Source material START
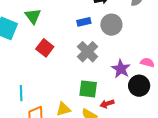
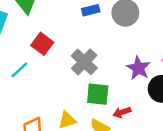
gray cross: (88, 52) -> (84, 62), moved
cyan line: (21, 93) -> (19, 70), moved, turned 49

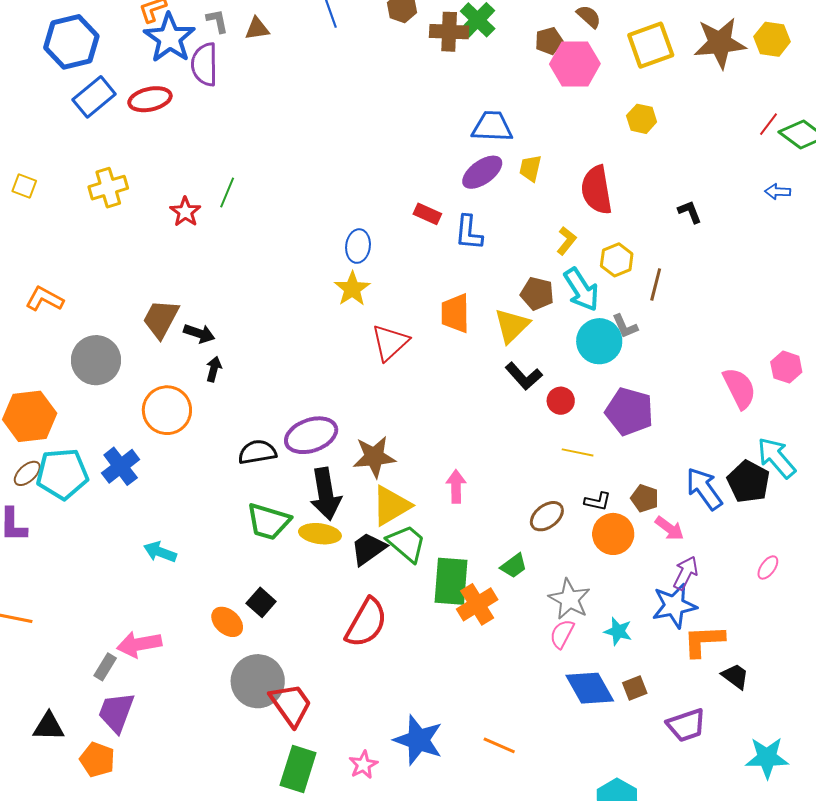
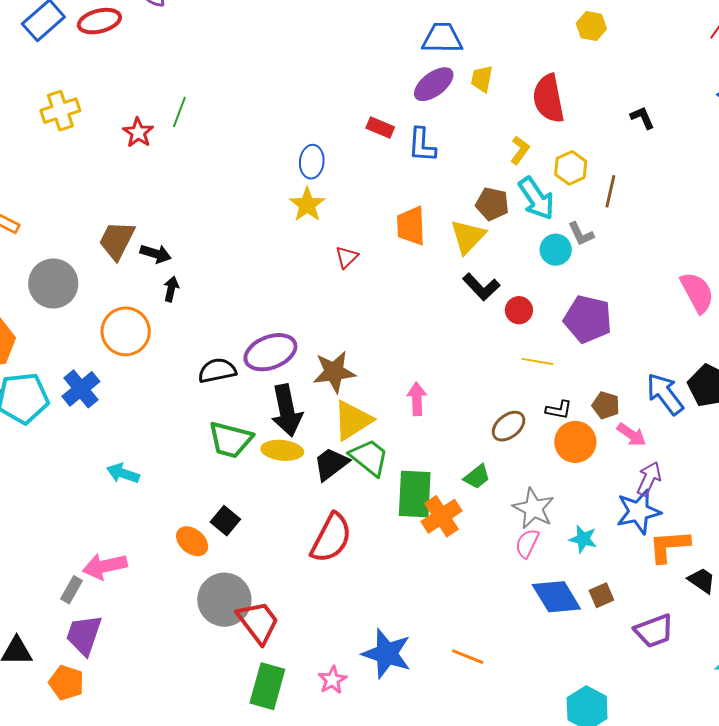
cyan circle: (599, 341) -> (556, 250), size x0.7
red triangle: (390, 342) -> (347, 257), size x0.6

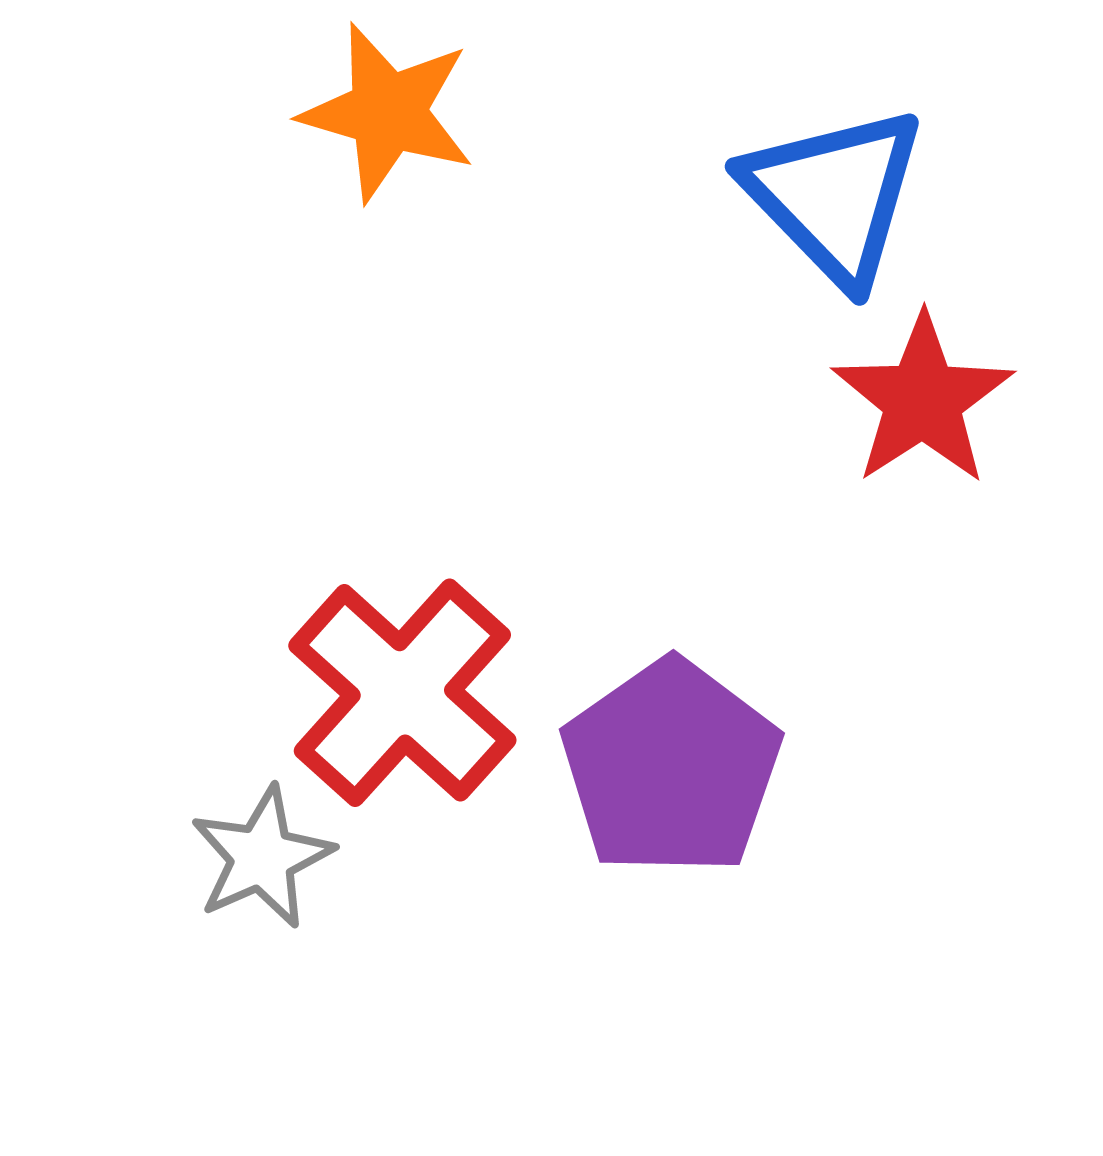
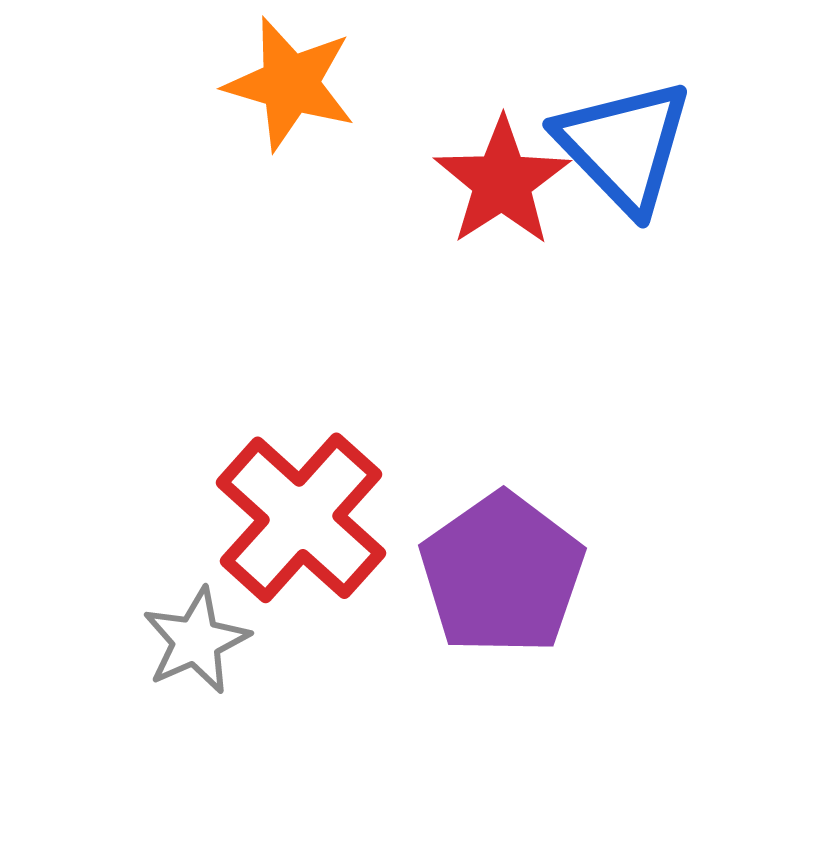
red star: (923, 400) -> (502, 182), moved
Source material END
▶ Assignment:
A faithful, word-for-word version of the records above is needed, with no images in it.

▶ Solution for this exercise:
gray cross: (88, 52) -> (84, 62), moved
cyan line: (21, 93) -> (19, 70), moved, turned 49

cyan circle: (599, 341) -> (556, 250), size x0.7
red triangle: (390, 342) -> (347, 257), size x0.6

red star: (923, 400) -> (502, 182), moved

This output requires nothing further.